◆ **Problem to solve**: Reproduce exactly the run of lines that begins with the one containing "DHT pin DATA: 7 -> 8" and ends with the last line of the records, omitting pictures.

◆ **Available data**:
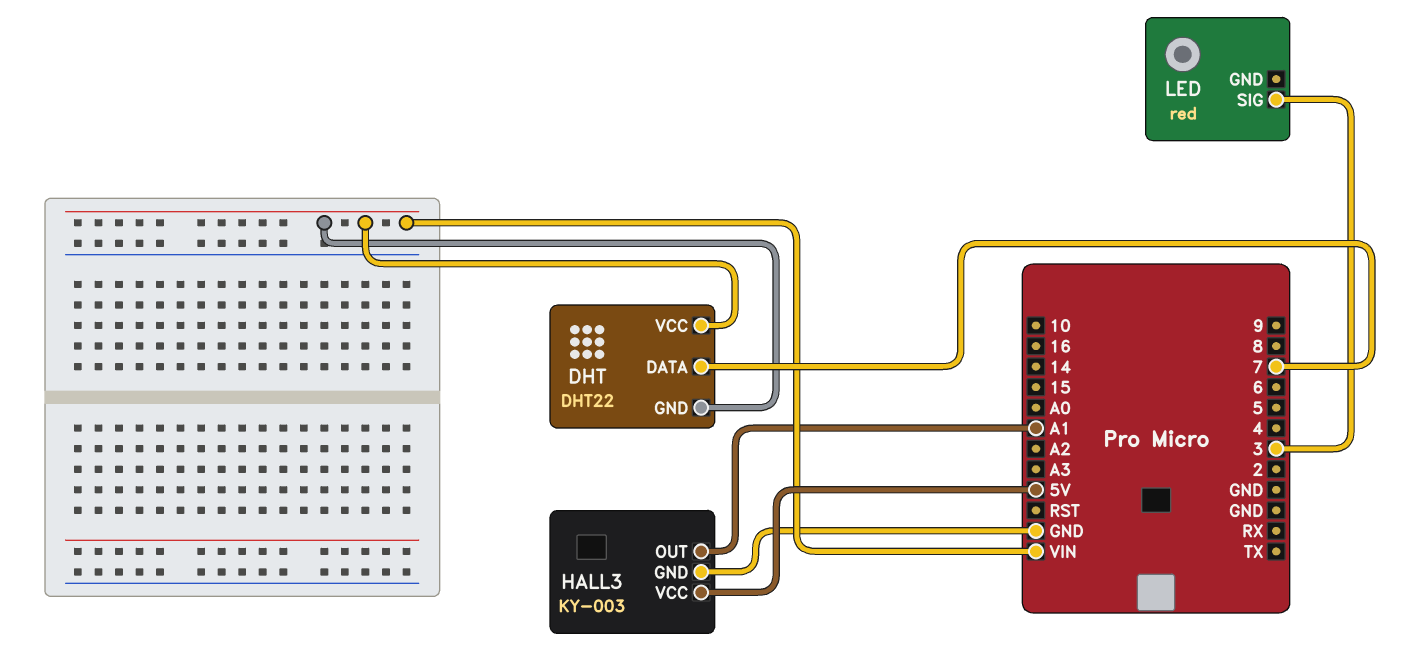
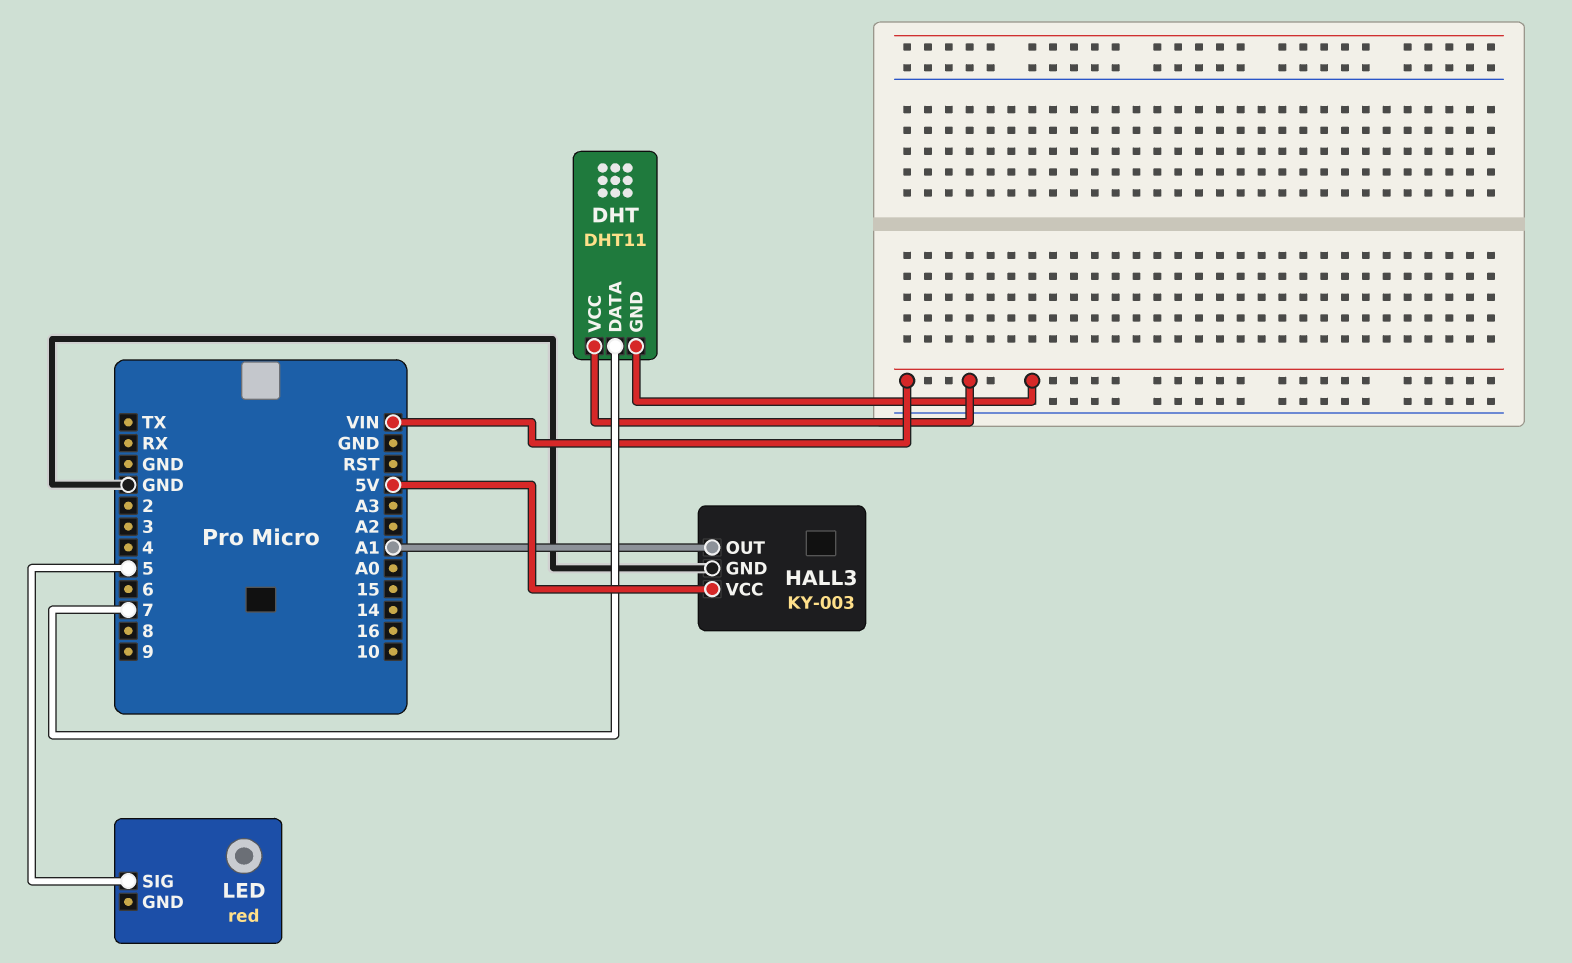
DHT: DHT22 -> DHT11
LED pin SIG: 3 -> 5

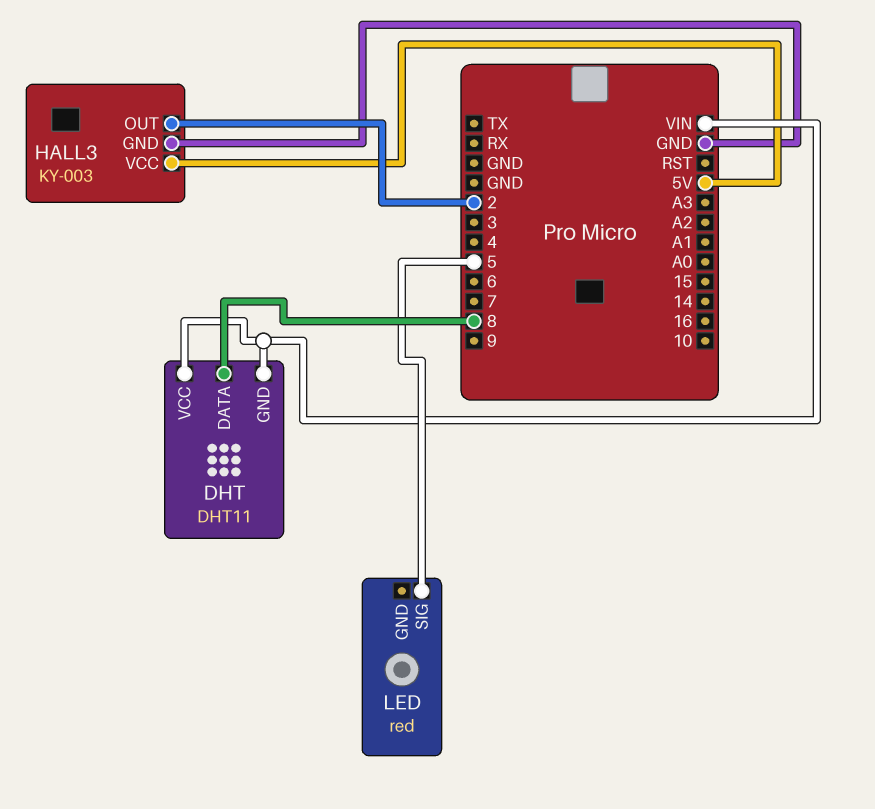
DHT pin DATA: 7 -> 8
HALL3 pin OUT: A1 -> 2

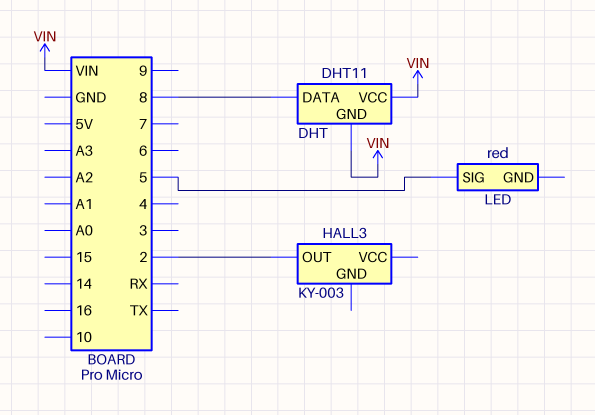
HALL3 pin GND: GND -> none
HALL3 pin VCC: 5V -> none

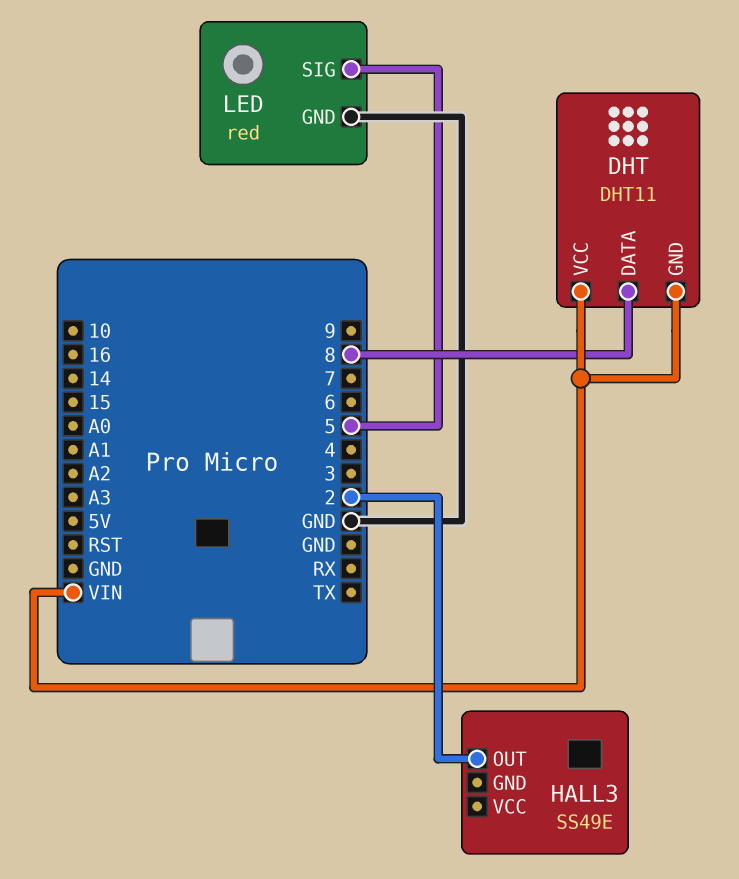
HALL3: KY-003 -> SS49E
LED pin GND: none -> GND

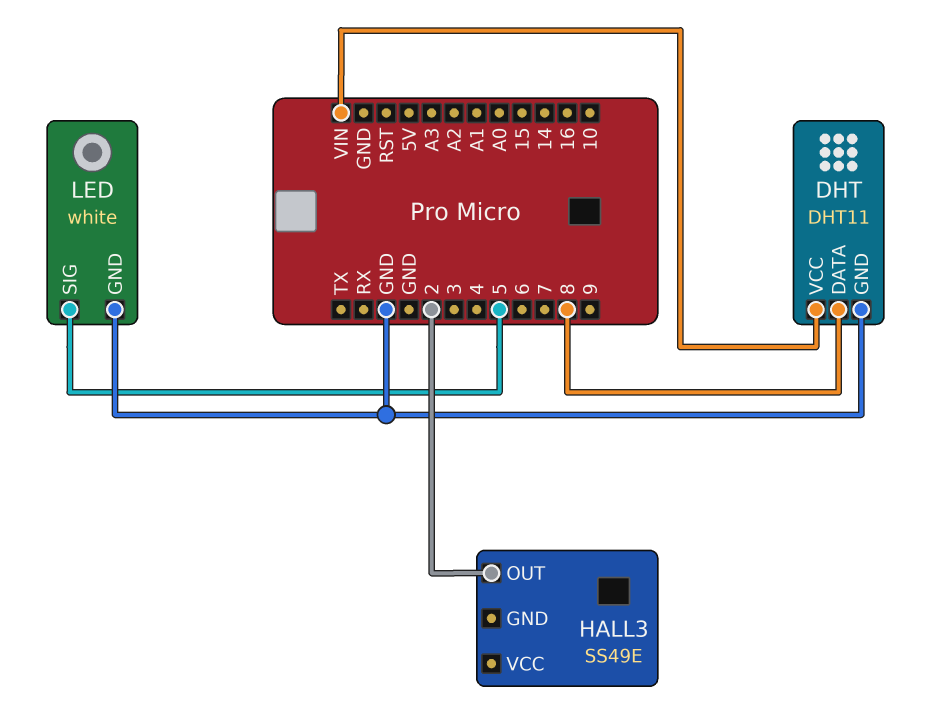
DHT pin GND: VIN -> GND
LED: red -> white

◆ **Response box**:
DHT pin DATA: 7 -> 8
HALL3 pin OUT: A1 -> 2

HALL3 pin GND: GND -> none
HALL3 pin VCC: 5V -> none

HALL3: KY-003 -> SS49E
LED pin GND: none -> GND

DHT pin GND: VIN -> GND
LED: red -> white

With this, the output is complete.